Except for the images, repeat the entries below word for word.

Data provided: Begin

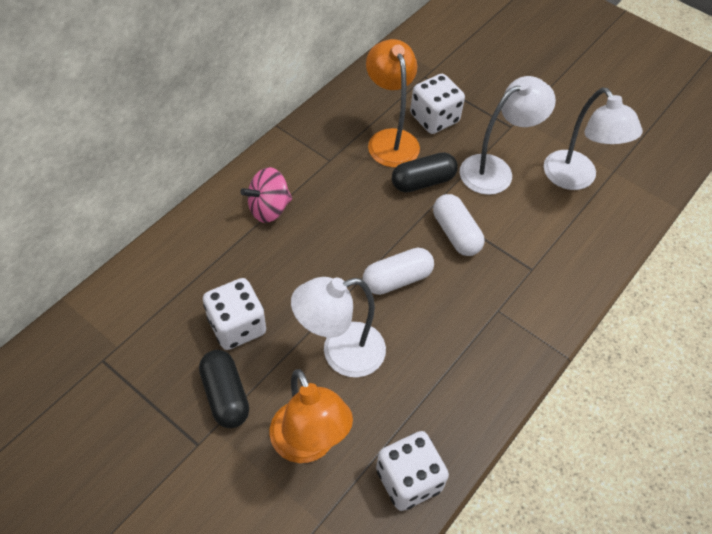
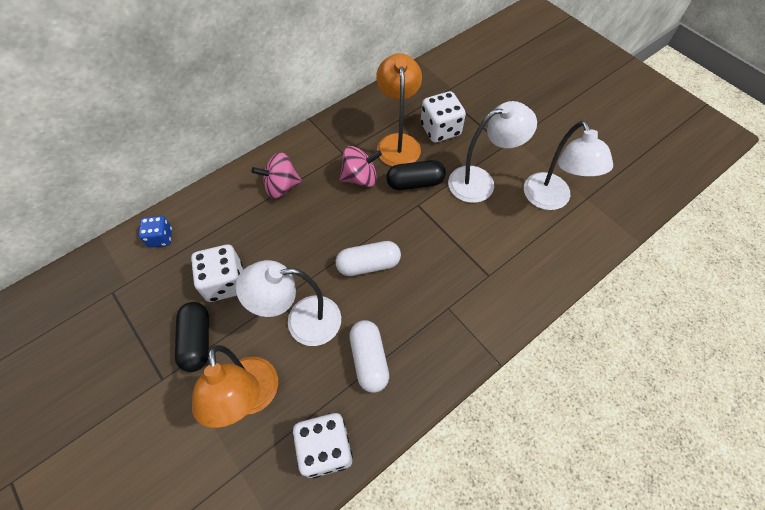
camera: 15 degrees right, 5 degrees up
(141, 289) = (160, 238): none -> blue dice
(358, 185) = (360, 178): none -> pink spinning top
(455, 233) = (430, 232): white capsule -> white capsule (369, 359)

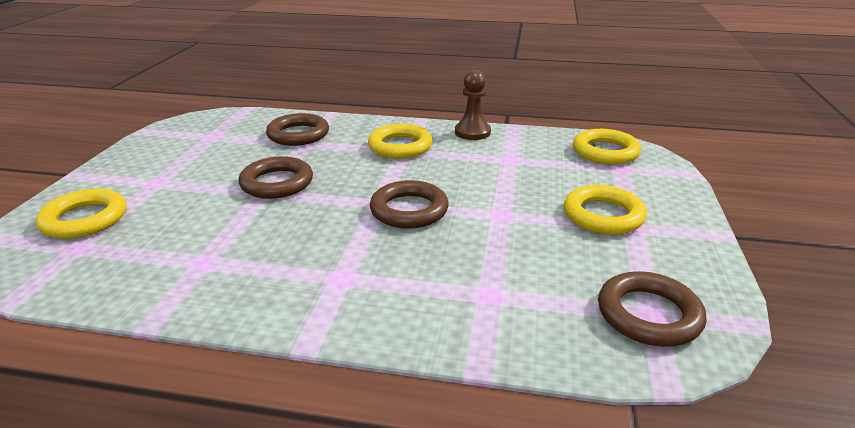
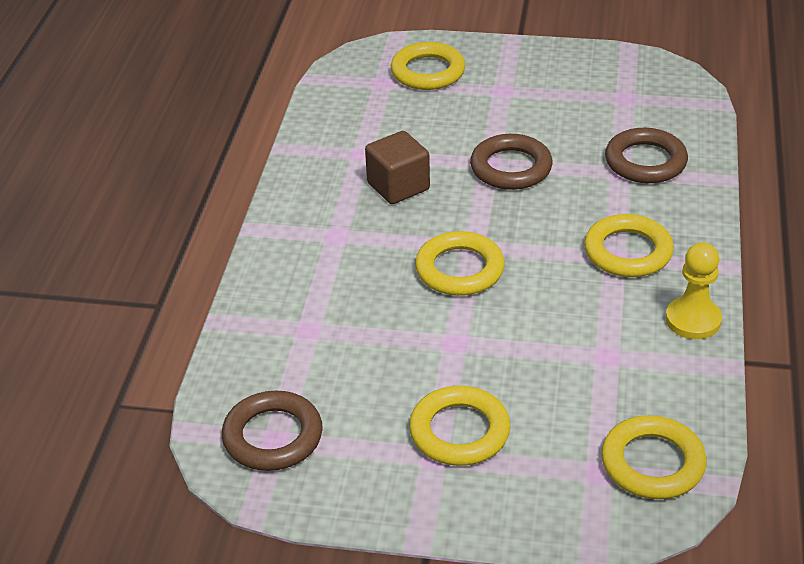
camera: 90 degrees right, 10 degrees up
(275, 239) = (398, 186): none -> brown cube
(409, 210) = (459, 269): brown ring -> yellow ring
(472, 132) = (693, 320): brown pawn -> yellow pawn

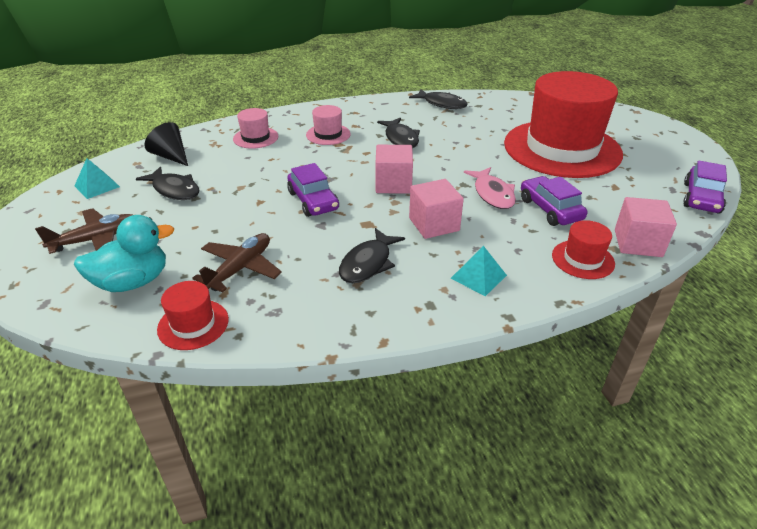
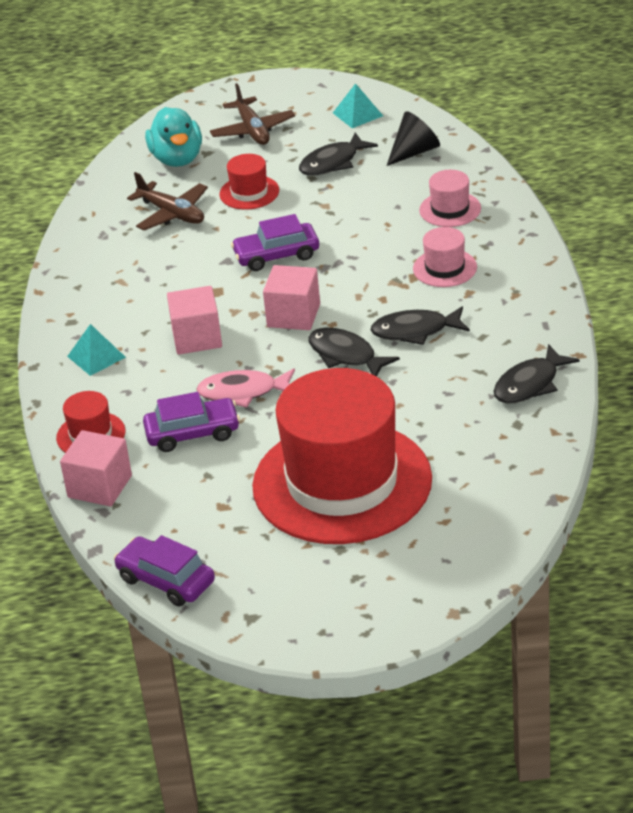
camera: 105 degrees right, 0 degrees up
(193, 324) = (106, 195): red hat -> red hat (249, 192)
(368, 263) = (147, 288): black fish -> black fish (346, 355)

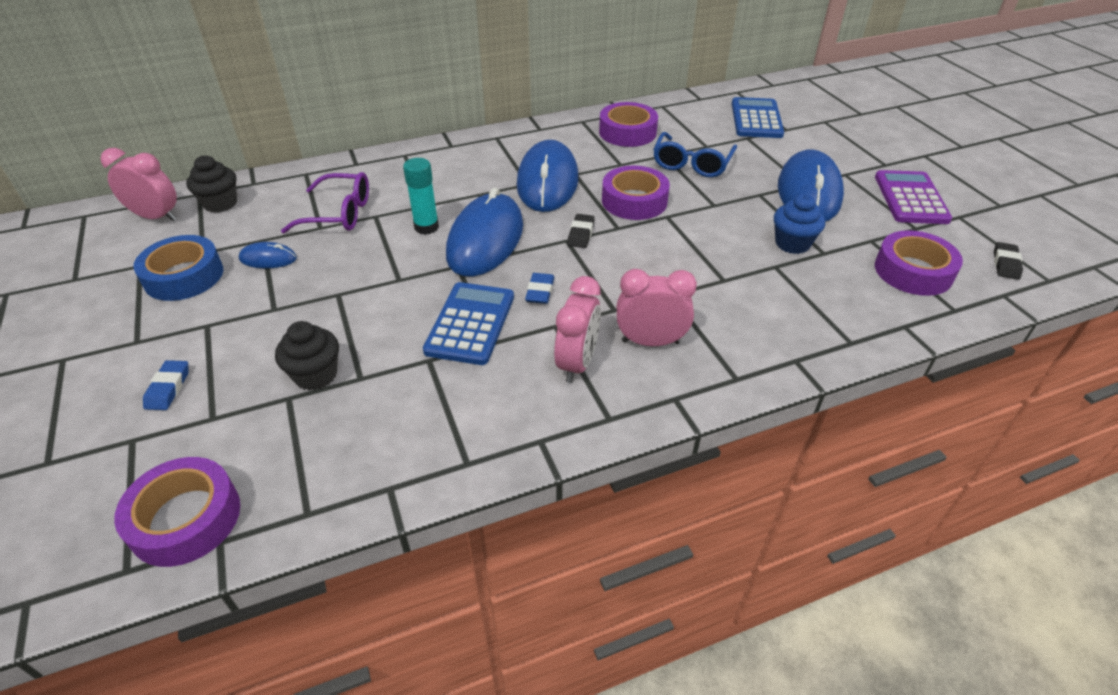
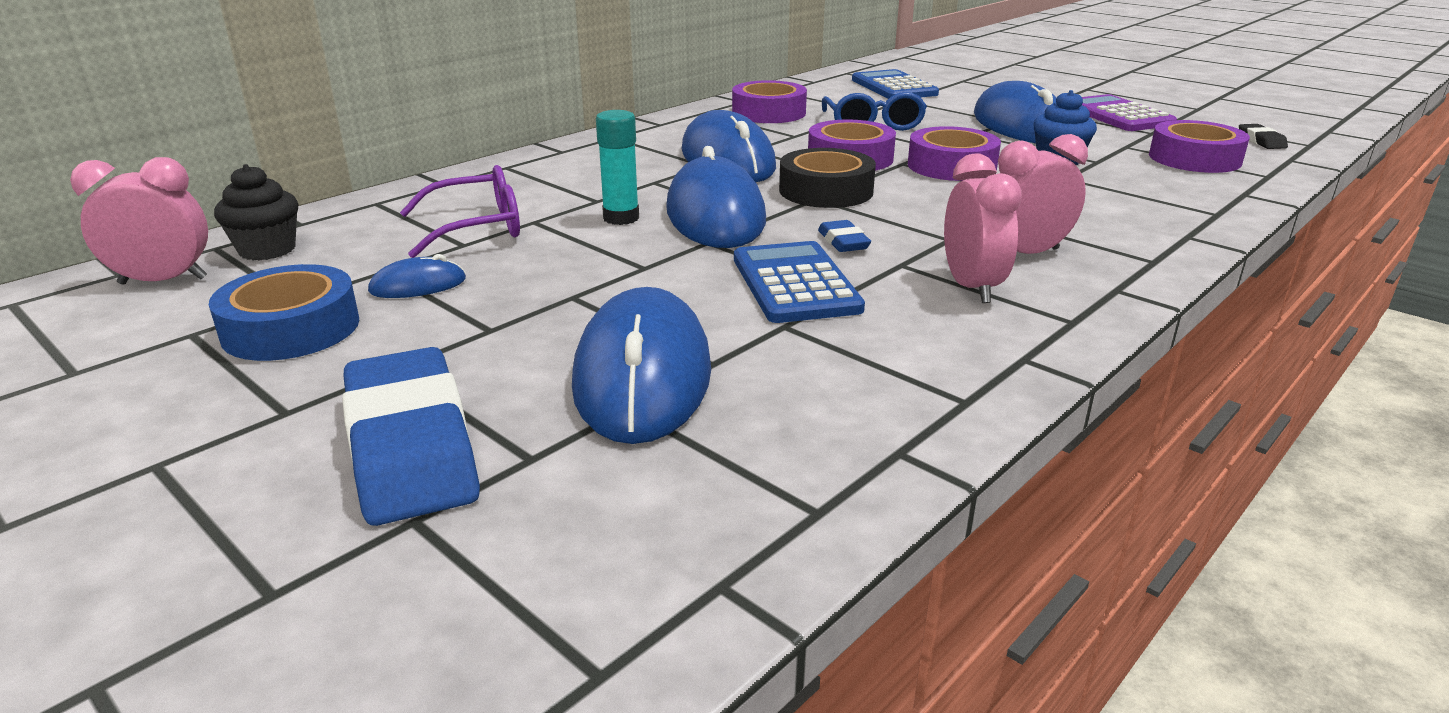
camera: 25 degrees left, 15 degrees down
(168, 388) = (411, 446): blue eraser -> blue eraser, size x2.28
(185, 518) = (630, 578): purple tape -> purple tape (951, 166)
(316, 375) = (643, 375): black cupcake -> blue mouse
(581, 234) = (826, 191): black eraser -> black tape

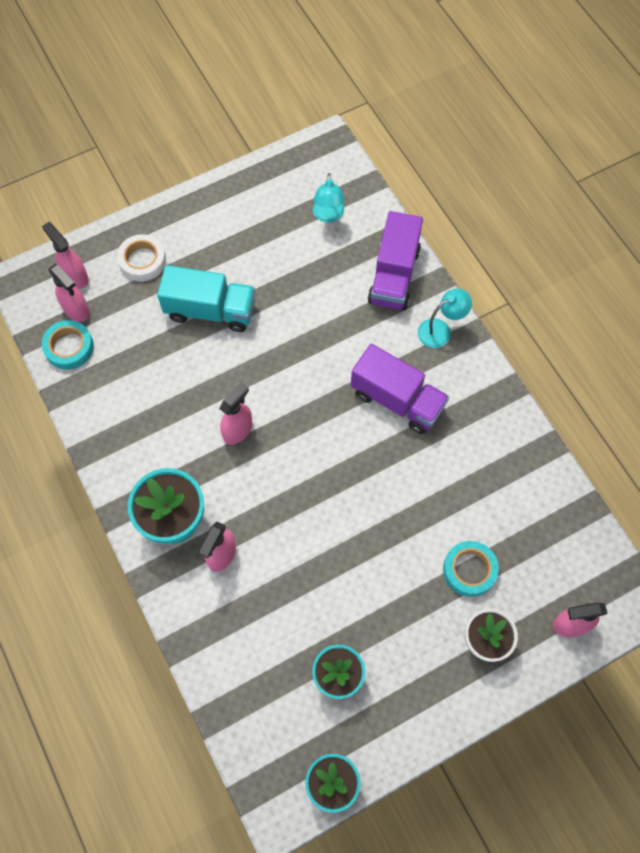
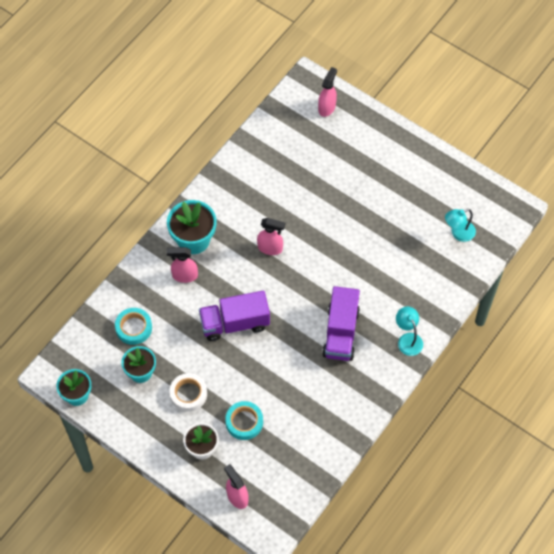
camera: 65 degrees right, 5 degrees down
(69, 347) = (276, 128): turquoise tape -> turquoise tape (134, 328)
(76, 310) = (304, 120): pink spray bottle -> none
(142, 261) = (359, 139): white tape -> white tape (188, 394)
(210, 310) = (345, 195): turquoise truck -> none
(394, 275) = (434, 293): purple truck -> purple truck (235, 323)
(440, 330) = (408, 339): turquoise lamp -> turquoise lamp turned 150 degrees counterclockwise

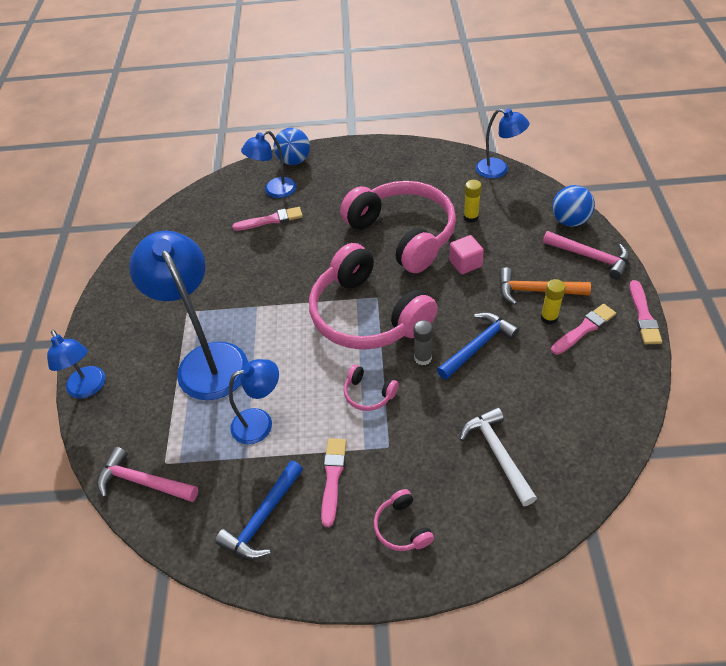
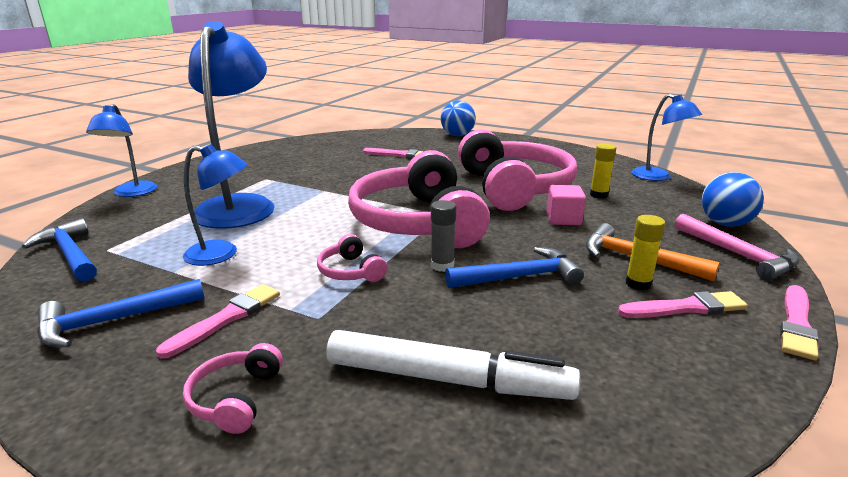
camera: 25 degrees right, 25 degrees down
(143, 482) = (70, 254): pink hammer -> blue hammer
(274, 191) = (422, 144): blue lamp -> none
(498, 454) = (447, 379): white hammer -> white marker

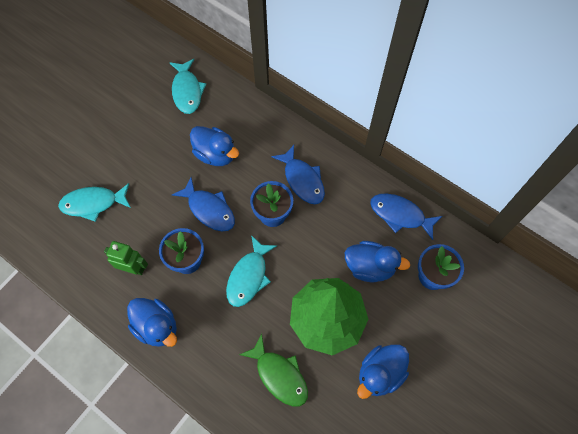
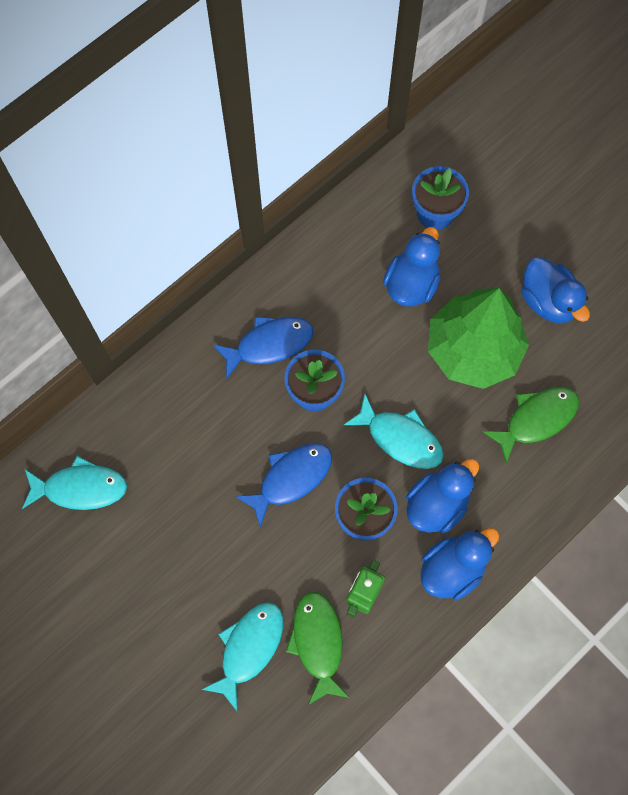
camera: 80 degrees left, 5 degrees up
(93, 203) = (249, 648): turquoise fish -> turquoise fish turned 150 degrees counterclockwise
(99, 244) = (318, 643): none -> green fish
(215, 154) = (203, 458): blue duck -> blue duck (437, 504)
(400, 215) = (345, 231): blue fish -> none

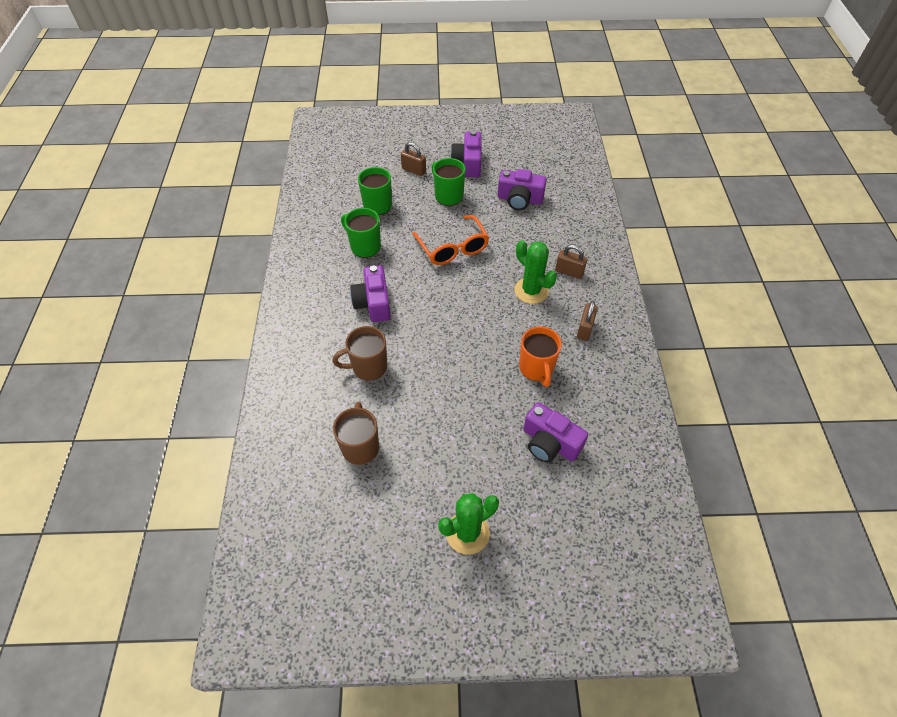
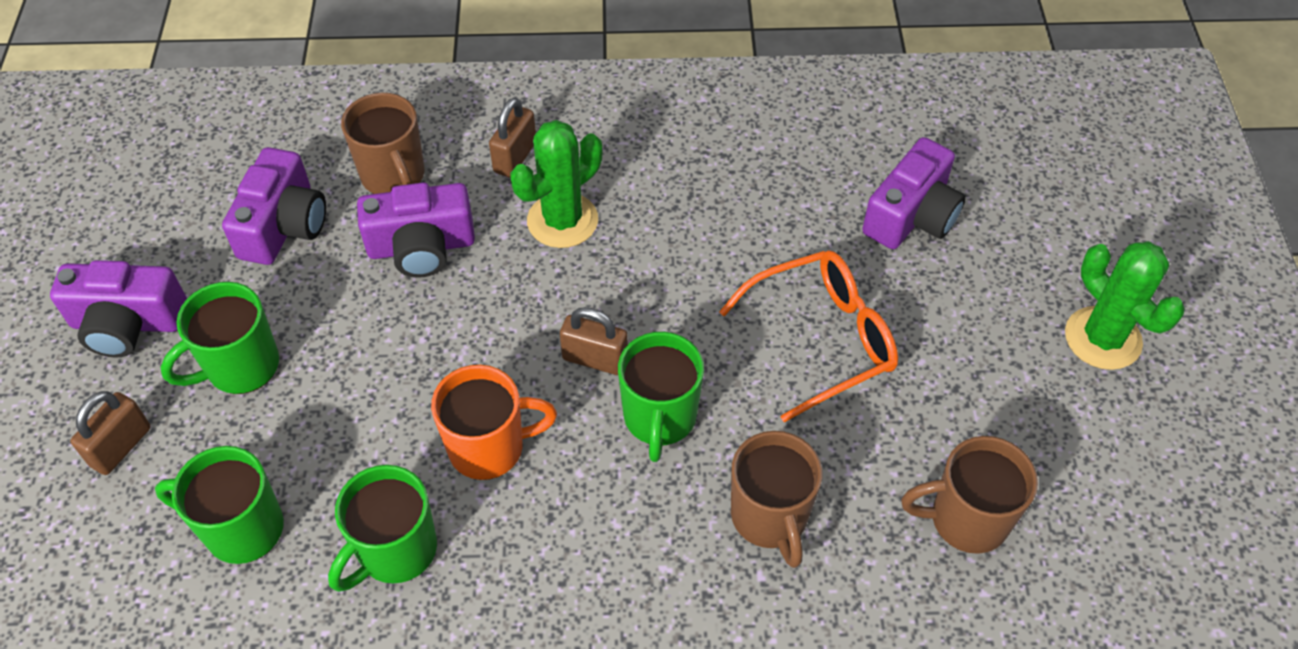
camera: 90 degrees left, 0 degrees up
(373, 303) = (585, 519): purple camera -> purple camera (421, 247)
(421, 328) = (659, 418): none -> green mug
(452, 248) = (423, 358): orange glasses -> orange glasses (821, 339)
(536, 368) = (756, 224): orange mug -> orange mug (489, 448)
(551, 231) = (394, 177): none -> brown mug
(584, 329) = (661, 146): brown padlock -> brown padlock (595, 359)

Data provided: End

[Solution to this exercise]:
camera: 15 degrees right, 5 degrees up
(141, 289) = (160, 238): none -> blue dice
(358, 185) = (360, 178): none -> pink spinning top
(455, 233) = (430, 232): white capsule -> white capsule (369, 359)

camera: 90 degrees right, 10 degrees up
(275, 239) = (398, 186): none -> brown cube
(409, 210) = (459, 269): brown ring -> yellow ring
(472, 132) = (693, 320): brown pawn -> yellow pawn

camera: 105 degrees right, 0 degrees up
(193, 324) = (106, 195): red hat -> red hat (249, 192)
(368, 263) = (147, 288): black fish -> black fish (346, 355)

camera: 25 degrees left, 15 degrees down
(168, 388) = (411, 446): blue eraser -> blue eraser, size x2.28
(185, 518) = (630, 578): purple tape -> purple tape (951, 166)
(316, 375) = (643, 375): black cupcake -> blue mouse
(581, 234) = (826, 191): black eraser -> black tape

camera: 65 degrees right, 5 degrees down
(69, 347) = (276, 128): turquoise tape -> turquoise tape (134, 328)
(76, 310) = (304, 120): pink spray bottle -> none
(142, 261) = (359, 139): white tape -> white tape (188, 394)
(210, 310) = (345, 195): turquoise truck -> none
(394, 275) = (434, 293): purple truck -> purple truck (235, 323)
(440, 330) = (408, 339): turquoise lamp -> turquoise lamp turned 150 degrees counterclockwise

camera: 25 degrees right, 25 degrees down
(143, 482) = (70, 254): pink hammer -> blue hammer
(274, 191) = (422, 144): blue lamp -> none
(498, 454) = (447, 379): white hammer -> white marker

camera: 80 degrees left, 5 degrees up
(93, 203) = (249, 648): turquoise fish -> turquoise fish turned 150 degrees counterclockwise
(99, 244) = (318, 643): none -> green fish
(215, 154) = (203, 458): blue duck -> blue duck (437, 504)
(400, 215) = (345, 231): blue fish -> none

camera: 90 degrees left, 0 degrees up
(373, 303) = (585, 519): purple camera -> purple camera (421, 247)
(421, 328) = (659, 418): none -> green mug
(452, 248) = (423, 358): orange glasses -> orange glasses (821, 339)
(536, 368) = (756, 224): orange mug -> orange mug (489, 448)
(551, 231) = (394, 177): none -> brown mug
(584, 329) = (661, 146): brown padlock -> brown padlock (595, 359)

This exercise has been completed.